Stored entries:
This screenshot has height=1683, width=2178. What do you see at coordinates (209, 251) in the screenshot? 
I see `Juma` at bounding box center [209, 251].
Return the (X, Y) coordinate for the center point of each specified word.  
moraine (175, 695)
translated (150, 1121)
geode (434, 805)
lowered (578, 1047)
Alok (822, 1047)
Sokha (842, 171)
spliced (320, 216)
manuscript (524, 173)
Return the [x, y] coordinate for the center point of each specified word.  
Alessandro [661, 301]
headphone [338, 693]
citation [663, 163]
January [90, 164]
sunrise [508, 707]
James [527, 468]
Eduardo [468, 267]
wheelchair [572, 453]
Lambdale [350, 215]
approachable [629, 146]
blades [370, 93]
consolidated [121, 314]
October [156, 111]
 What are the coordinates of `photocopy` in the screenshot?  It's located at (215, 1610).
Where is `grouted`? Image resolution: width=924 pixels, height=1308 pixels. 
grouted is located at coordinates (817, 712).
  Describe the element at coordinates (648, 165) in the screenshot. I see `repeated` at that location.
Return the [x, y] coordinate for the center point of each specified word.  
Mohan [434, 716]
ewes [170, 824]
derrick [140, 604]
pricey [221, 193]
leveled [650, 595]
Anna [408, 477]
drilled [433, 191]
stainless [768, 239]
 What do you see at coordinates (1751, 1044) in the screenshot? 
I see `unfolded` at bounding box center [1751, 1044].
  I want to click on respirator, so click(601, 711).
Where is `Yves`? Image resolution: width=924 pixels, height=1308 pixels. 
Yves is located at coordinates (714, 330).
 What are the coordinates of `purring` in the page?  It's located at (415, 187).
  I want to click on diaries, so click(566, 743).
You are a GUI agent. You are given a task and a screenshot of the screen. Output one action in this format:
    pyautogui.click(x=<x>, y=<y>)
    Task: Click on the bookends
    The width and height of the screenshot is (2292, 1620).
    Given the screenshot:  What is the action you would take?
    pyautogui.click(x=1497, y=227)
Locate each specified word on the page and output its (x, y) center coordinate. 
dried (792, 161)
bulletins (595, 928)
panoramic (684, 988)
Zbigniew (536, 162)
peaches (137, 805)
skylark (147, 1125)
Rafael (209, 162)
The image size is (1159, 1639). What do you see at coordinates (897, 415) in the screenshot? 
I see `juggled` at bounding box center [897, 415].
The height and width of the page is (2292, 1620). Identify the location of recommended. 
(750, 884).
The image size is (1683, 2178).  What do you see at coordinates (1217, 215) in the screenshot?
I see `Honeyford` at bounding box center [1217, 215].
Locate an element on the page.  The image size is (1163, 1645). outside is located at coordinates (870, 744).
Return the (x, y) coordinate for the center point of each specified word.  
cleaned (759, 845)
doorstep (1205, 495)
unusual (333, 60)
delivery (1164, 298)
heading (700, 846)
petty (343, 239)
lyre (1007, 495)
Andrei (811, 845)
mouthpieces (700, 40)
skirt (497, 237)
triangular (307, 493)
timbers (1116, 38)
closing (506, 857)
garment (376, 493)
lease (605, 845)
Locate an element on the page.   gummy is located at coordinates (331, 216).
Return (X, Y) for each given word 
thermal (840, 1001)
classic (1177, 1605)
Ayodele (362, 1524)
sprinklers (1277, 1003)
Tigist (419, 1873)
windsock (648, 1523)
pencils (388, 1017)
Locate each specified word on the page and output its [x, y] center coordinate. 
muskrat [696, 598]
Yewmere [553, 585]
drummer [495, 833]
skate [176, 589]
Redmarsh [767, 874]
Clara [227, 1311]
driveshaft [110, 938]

> EXERCISE AIM:
Can you rewrite all the entries above with "specified" renamed to "listed" everywhere it occurs, leaving everything else unchanged?

> WRITTEN ANSWER:
This screenshot has height=1683, width=2178. What do you see at coordinates (209, 251) in the screenshot? 
I see `Juma` at bounding box center [209, 251].
Return the (X, Y) coordinate for the center point of each listed word.  
moraine (175, 695)
translated (150, 1121)
geode (434, 805)
lowered (578, 1047)
Alok (822, 1047)
Sokha (842, 171)
spliced (320, 216)
manuscript (524, 173)
Return the [x, y] coordinate for the center point of each listed word.  
Alessandro [661, 301]
headphone [338, 693]
citation [663, 163]
January [90, 164]
sunrise [508, 707]
James [527, 468]
Eduardo [468, 267]
wheelchair [572, 453]
Lambdale [350, 215]
approachable [629, 146]
blades [370, 93]
consolidated [121, 314]
October [156, 111]
 What are the coordinates of `photocopy` in the screenshot?  It's located at (215, 1610).
Where is `grouted`? Image resolution: width=924 pixels, height=1308 pixels. 
grouted is located at coordinates (817, 712).
  Describe the element at coordinates (648, 165) in the screenshot. I see `repeated` at that location.
Return the [x, y] coordinate for the center point of each listed word.  
Mohan [434, 716]
ewes [170, 824]
derrick [140, 604]
pricey [221, 193]
leveled [650, 595]
Anna [408, 477]
drilled [433, 191]
stainless [768, 239]
 What do you see at coordinates (1751, 1044) in the screenshot? 
I see `unfolded` at bounding box center [1751, 1044].
  I want to click on respirator, so click(601, 711).
Where is `Yves`? Image resolution: width=924 pixels, height=1308 pixels. 
Yves is located at coordinates (714, 330).
 What are the coordinates of `purring` in the page?  It's located at (415, 187).
  I want to click on diaries, so click(566, 743).
You are a GUI agent. You are given a task and a screenshot of the screen. Output one action in this format:
    pyautogui.click(x=<x>, y=<y>)
    Task: Click on the bookends
    The width and height of the screenshot is (2292, 1620).
    Given the screenshot:  What is the action you would take?
    pyautogui.click(x=1497, y=227)
Locate each listed word on the page and output its (x, y) center coordinate. 
dried (792, 161)
bulletins (595, 928)
panoramic (684, 988)
Zbigniew (536, 162)
peaches (137, 805)
skylark (147, 1125)
Rafael (209, 162)
The image size is (1159, 1639). What do you see at coordinates (897, 415) in the screenshot? 
I see `juggled` at bounding box center [897, 415].
The height and width of the page is (2292, 1620). Identify the location of recommended. 
(750, 884).
The image size is (1683, 2178).  What do you see at coordinates (1217, 215) in the screenshot?
I see `Honeyford` at bounding box center [1217, 215].
Locate an element on the page.  The image size is (1163, 1645). outside is located at coordinates (870, 744).
Return the (x, y) coordinate for the center point of each listed word.  
cleaned (759, 845)
doorstep (1205, 495)
unusual (333, 60)
delivery (1164, 298)
heading (700, 846)
petty (343, 239)
lyre (1007, 495)
Andrei (811, 845)
mouthpieces (700, 40)
skirt (497, 237)
triangular (307, 493)
timbers (1116, 38)
closing (506, 857)
garment (376, 493)
lease (605, 845)
Locate an element on the page.   gummy is located at coordinates (331, 216).
Return (X, Y) for each given word 
thermal (840, 1001)
classic (1177, 1605)
Ayodele (362, 1524)
sprinklers (1277, 1003)
Tigist (419, 1873)
windsock (648, 1523)
pencils (388, 1017)
Locate each listed word on the page and output its [x, y] center coordinate. 
muskrat [696, 598]
Yewmere [553, 585]
drummer [495, 833]
skate [176, 589]
Redmarsh [767, 874]
Clara [227, 1311]
driveshaft [110, 938]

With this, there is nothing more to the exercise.